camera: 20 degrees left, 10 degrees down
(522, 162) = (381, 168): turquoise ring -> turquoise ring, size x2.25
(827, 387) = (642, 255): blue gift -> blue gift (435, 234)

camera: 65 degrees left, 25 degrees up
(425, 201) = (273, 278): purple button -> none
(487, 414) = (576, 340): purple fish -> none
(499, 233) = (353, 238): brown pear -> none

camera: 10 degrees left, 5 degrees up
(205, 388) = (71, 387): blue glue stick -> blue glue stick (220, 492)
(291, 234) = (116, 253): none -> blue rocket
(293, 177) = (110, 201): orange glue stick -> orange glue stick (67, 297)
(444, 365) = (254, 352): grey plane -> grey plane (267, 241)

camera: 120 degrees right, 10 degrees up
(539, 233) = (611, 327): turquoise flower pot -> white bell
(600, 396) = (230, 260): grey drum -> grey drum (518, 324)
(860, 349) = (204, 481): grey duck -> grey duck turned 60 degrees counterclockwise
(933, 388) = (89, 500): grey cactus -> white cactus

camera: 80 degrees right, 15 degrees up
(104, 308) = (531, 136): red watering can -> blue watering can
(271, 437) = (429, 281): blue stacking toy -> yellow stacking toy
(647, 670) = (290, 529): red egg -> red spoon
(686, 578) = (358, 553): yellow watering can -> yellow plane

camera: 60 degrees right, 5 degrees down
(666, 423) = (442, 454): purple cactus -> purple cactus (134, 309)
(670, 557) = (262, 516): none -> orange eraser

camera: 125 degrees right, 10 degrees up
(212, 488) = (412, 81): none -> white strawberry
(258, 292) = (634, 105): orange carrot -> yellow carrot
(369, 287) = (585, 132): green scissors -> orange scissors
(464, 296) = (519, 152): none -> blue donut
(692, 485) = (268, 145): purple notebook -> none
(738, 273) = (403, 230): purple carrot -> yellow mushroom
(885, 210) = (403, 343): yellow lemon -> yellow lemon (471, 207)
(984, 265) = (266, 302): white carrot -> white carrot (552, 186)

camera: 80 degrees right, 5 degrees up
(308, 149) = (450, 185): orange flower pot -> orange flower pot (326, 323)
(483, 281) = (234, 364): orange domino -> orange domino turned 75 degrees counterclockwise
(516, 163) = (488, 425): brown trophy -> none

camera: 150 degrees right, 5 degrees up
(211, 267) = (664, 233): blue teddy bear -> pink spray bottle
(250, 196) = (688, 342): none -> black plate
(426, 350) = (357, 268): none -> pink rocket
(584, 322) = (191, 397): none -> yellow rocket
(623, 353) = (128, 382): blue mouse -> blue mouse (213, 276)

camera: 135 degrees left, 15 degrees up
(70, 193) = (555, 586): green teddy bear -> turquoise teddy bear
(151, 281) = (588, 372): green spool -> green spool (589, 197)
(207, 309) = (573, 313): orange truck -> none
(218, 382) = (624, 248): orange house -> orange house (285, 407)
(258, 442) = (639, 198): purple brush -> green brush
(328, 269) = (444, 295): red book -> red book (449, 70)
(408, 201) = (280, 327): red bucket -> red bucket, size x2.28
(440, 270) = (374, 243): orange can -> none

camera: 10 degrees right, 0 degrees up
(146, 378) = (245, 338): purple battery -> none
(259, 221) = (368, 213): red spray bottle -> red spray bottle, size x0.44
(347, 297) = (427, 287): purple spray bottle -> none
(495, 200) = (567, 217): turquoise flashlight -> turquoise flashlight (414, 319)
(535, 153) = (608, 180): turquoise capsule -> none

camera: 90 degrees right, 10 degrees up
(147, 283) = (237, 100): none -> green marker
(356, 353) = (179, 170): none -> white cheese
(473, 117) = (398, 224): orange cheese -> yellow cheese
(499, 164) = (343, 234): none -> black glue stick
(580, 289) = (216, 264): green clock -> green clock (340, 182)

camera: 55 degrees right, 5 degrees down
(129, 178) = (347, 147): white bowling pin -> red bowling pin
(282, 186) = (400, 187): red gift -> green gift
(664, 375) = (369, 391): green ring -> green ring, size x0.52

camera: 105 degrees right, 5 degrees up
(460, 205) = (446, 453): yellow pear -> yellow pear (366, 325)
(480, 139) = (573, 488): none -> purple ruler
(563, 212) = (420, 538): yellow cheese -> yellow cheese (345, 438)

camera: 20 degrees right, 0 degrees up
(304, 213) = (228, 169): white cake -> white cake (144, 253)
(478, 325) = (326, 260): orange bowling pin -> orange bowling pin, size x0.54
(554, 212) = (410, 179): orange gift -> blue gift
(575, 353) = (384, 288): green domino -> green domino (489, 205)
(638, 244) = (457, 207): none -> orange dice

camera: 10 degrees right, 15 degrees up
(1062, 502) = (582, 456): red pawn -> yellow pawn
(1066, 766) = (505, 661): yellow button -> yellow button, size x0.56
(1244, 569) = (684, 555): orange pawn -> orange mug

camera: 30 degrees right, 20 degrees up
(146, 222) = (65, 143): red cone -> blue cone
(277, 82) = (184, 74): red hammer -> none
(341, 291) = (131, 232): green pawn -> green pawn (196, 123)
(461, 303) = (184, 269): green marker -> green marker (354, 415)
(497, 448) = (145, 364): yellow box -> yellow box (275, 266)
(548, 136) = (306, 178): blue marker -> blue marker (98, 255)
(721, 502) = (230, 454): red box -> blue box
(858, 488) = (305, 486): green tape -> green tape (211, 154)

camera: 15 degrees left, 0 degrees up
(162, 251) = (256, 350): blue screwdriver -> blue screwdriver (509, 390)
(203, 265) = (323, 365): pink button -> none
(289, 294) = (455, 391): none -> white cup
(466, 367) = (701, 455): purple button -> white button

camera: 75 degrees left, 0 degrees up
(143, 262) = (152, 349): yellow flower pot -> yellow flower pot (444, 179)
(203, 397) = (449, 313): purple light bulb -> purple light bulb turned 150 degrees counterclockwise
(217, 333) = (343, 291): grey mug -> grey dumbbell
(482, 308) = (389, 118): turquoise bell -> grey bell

__________

(YOUR TASK) Line by line, repeat the listing exactly as written.

(REPLY)
camera: 20 degrees left, 10 degrees down
(522, 162) = (381, 168): turquoise ring -> turquoise ring, size x2.25
(827, 387) = (642, 255): blue gift -> blue gift (435, 234)

camera: 65 degrees left, 25 degrees up
(425, 201) = (273, 278): purple button -> none
(487, 414) = (576, 340): purple fish -> none
(499, 233) = (353, 238): brown pear -> none

camera: 10 degrees left, 5 degrees up
(205, 388) = (71, 387): blue glue stick -> blue glue stick (220, 492)
(291, 234) = (116, 253): none -> blue rocket
(293, 177) = (110, 201): orange glue stick -> orange glue stick (67, 297)
(444, 365) = (254, 352): grey plane -> grey plane (267, 241)

camera: 120 degrees right, 10 degrees up
(539, 233) = (611, 327): turquoise flower pot -> white bell
(600, 396) = (230, 260): grey drum -> grey drum (518, 324)
(860, 349) = (204, 481): grey duck -> grey duck turned 60 degrees counterclockwise
(933, 388) = (89, 500): grey cactus -> white cactus

camera: 80 degrees right, 15 degrees up
(104, 308) = (531, 136): red watering can -> blue watering can
(271, 437) = (429, 281): blue stacking toy -> yellow stacking toy
(647, 670) = (290, 529): red egg -> red spoon
(686, 578) = (358, 553): yellow watering can -> yellow plane

camera: 60 degrees right, 5 degrees down
(666, 423) = (442, 454): purple cactus -> purple cactus (134, 309)
(670, 557) = (262, 516): none -> orange eraser

camera: 125 degrees right, 10 degrees up
(212, 488) = (412, 81): none -> white strawberry
(258, 292) = (634, 105): orange carrot -> yellow carrot
(369, 287) = (585, 132): green scissors -> orange scissors
(464, 296) = (519, 152): none -> blue donut
(692, 485) = (268, 145): purple notebook -> none
(738, 273) = (403, 230): purple carrot -> yellow mushroom
(885, 210) = (403, 343): yellow lemon -> yellow lemon (471, 207)
(984, 265) = (266, 302): white carrot -> white carrot (552, 186)

camera: 80 degrees right, 5 degrees up
(308, 149) = (450, 185): orange flower pot -> orange flower pot (326, 323)
(483, 281) = (234, 364): orange domino -> orange domino turned 75 degrees counterclockwise
(516, 163) = (488, 425): brown trophy -> none

camera: 150 degrees right, 5 degrees up
(211, 267) = (664, 233): blue teddy bear -> pink spray bottle
(250, 196) = (688, 342): none -> black plate
(426, 350) = (357, 268): none -> pink rocket
(584, 322) = (191, 397): none -> yellow rocket
(623, 353) = (128, 382): blue mouse -> blue mouse (213, 276)

camera: 135 degrees left, 15 degrees up
(70, 193) = (555, 586): green teddy bear -> turquoise teddy bear
(151, 281) = (588, 372): green spool -> green spool (589, 197)
(207, 309) = (573, 313): orange truck -> none
(218, 382) = (624, 248): orange house -> orange house (285, 407)
(258, 442) = (639, 198): purple brush -> green brush
(328, 269) = (444, 295): red book -> red book (449, 70)
(408, 201) = (280, 327): red bucket -> red bucket, size x2.28
(440, 270) = (374, 243): orange can -> none

camera: 10 degrees right, 0 degrees up
(146, 378) = (245, 338): purple battery -> none
(259, 221) = (368, 213): red spray bottle -> red spray bottle, size x0.44
(347, 297) = (427, 287): purple spray bottle -> none
(495, 200) = (567, 217): turquoise flashlight -> turquoise flashlight (414, 319)
(535, 153) = (608, 180): turquoise capsule -> none

camera: 90 degrees right, 10 degrees up
(147, 283) = (237, 100): none -> green marker
(356, 353) = (179, 170): none -> white cheese
(473, 117) = (398, 224): orange cheese -> yellow cheese
(499, 164) = (343, 234): none -> black glue stick
(580, 289) = (216, 264): green clock -> green clock (340, 182)

camera: 55 degrees right, 5 degrees down
(129, 178) = (347, 147): white bowling pin -> red bowling pin
(282, 186) = (400, 187): red gift -> green gift
(664, 375) = (369, 391): green ring -> green ring, size x0.52

camera: 105 degrees right, 5 degrees up
(460, 205) = (446, 453): yellow pear -> yellow pear (366, 325)
(480, 139) = (573, 488): none -> purple ruler
(563, 212) = (420, 538): yellow cheese -> yellow cheese (345, 438)

camera: 20 degrees right, 0 degrees up
(304, 213) = (228, 169): white cake -> white cake (144, 253)
(478, 325) = (326, 260): orange bowling pin -> orange bowling pin, size x0.54
(554, 212) = (410, 179): orange gift -> blue gift
(575, 353) = (384, 288): green domino -> green domino (489, 205)
(638, 244) = (457, 207): none -> orange dice

camera: 10 degrees right, 15 degrees up
(1062, 502) = (582, 456): red pawn -> yellow pawn
(1066, 766) = (505, 661): yellow button -> yellow button, size x0.56
(1244, 569) = (684, 555): orange pawn -> orange mug

camera: 30 degrees right, 20 degrees up
(146, 222) = (65, 143): red cone -> blue cone
(277, 82) = (184, 74): red hammer -> none
(341, 291) = (131, 232): green pawn -> green pawn (196, 123)
(461, 303) = (184, 269): green marker -> green marker (354, 415)
(497, 448) = (145, 364): yellow box -> yellow box (275, 266)
(548, 136) = (306, 178): blue marker -> blue marker (98, 255)
(721, 502) = (230, 454): red box -> blue box
(858, 488) = (305, 486): green tape -> green tape (211, 154)

camera: 15 degrees left, 0 degrees up
(162, 251) = (256, 350): blue screwdriver -> blue screwdriver (509, 390)
(203, 265) = (323, 365): pink button -> none
(289, 294) = (455, 391): none -> white cup
(466, 367) = (701, 455): purple button -> white button

camera: 75 degrees left, 0 degrees up
(143, 262) = (152, 349): yellow flower pot -> yellow flower pot (444, 179)
(203, 397) = (449, 313): purple light bulb -> purple light bulb turned 150 degrees counterclockwise
(217, 333) = (343, 291): grey mug -> grey dumbbell
(482, 308) = (389, 118): turquoise bell -> grey bell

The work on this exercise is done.